What you should do –
Both the line containing "L1: 47mH (FILT, GND) -> 47mH (GND, SIG)" and the line containing "Q3: PNP 2N3906" belong to the span. Output exactly that span from the listing below, and nothing outside it.

Records for the task –
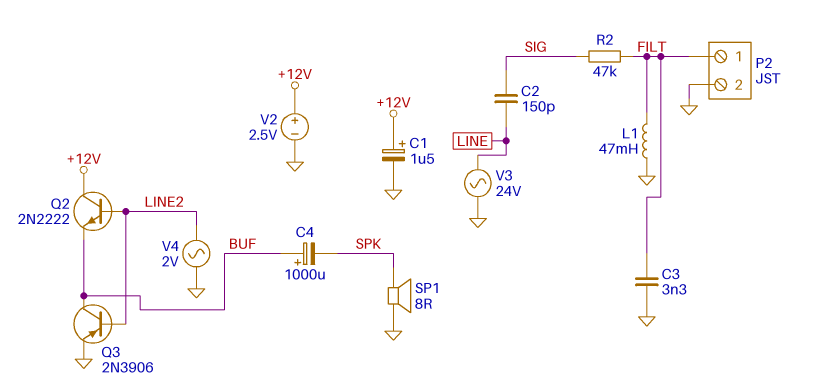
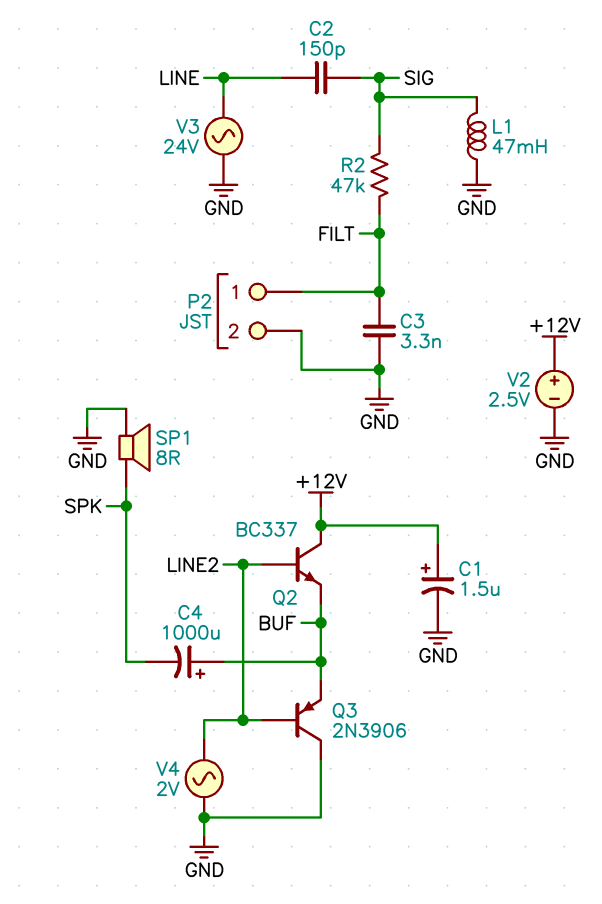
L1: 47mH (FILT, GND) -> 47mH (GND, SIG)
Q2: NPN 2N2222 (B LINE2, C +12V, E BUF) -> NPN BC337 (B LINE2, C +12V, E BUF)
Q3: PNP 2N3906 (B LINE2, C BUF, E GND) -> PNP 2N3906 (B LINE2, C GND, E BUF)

==

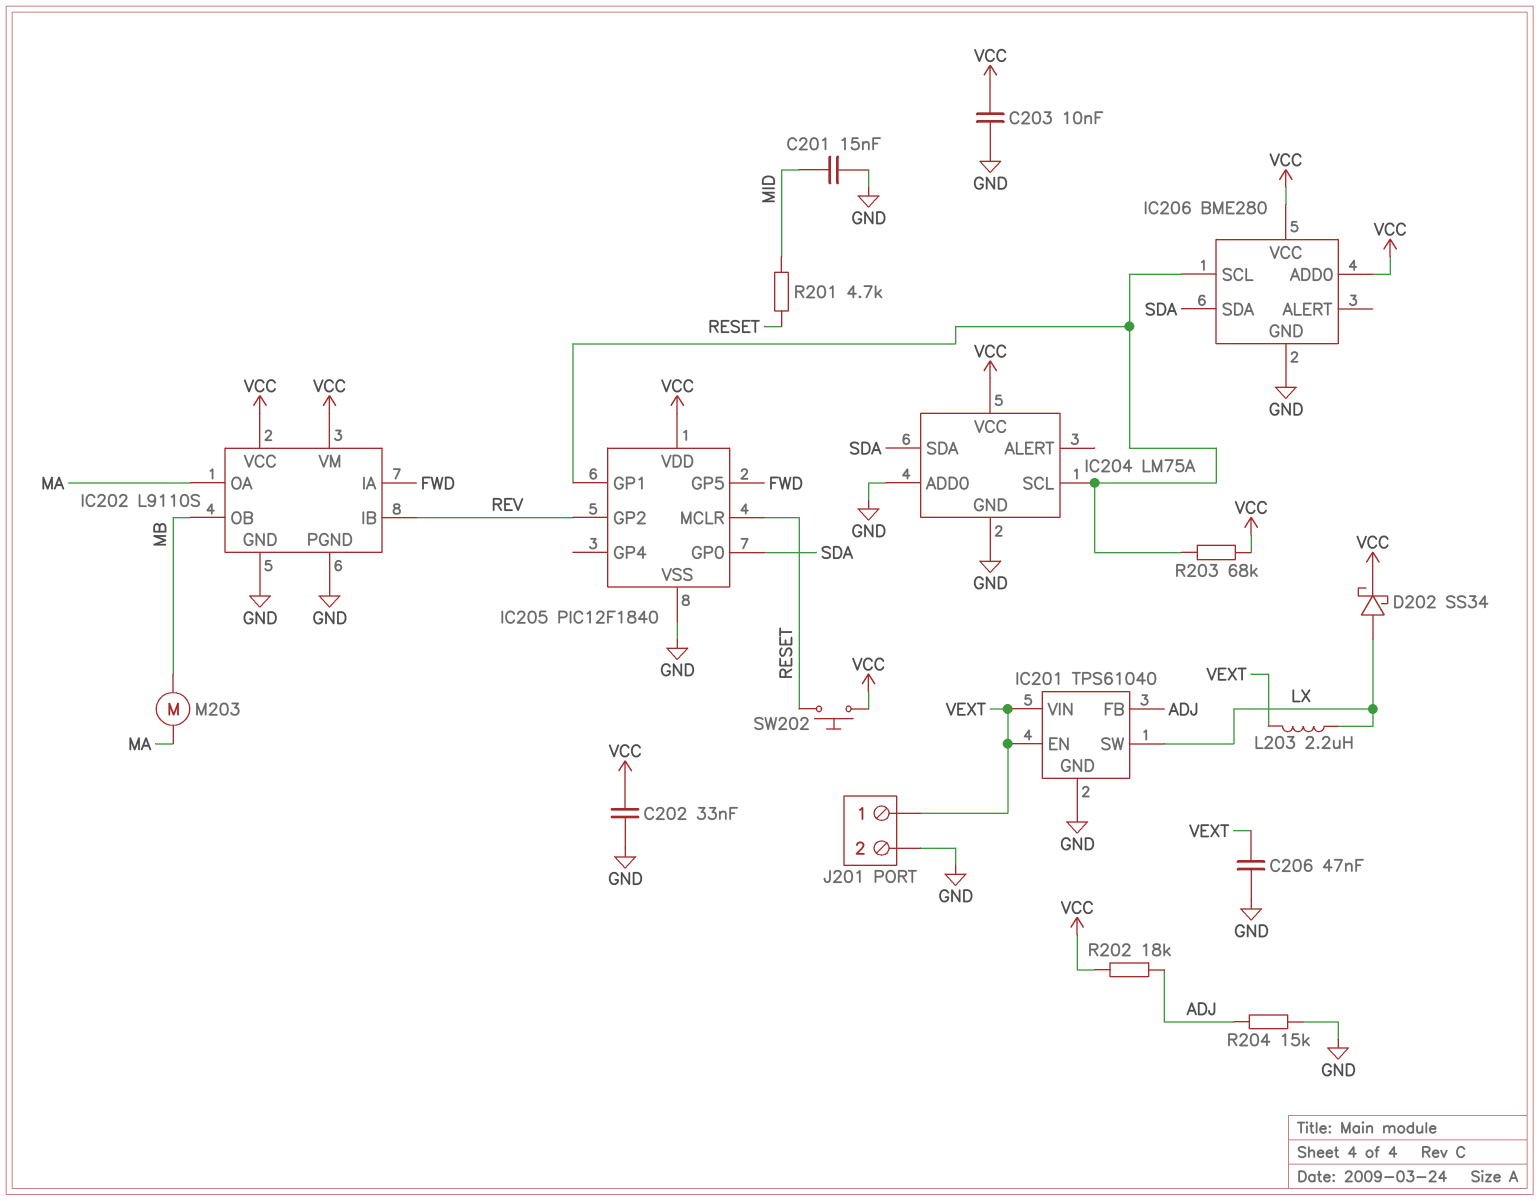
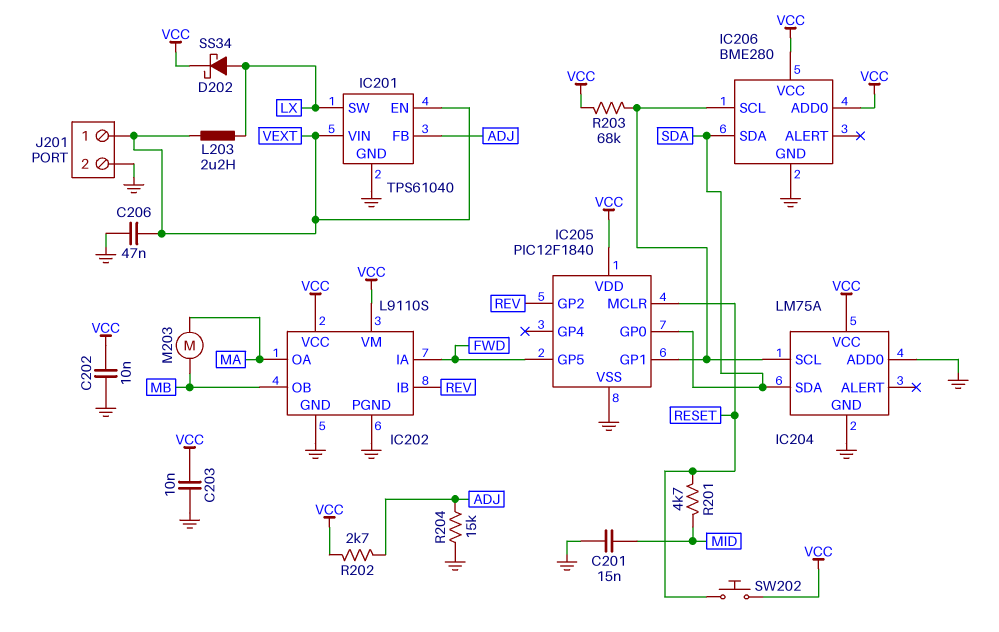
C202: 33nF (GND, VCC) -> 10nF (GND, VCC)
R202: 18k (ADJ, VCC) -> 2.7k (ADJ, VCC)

Task solution –
L1: 47mH (FILT, GND) -> 47mH (GND, SIG)
Q2: NPN 2N2222 (B LINE2, C +12V, E BUF) -> NPN BC337 (B LINE2, C +12V, E BUF)
Q3: PNP 2N3906 (B LINE2, C BUF, E GND) -> PNP 2N3906 (B LINE2, C GND, E BUF)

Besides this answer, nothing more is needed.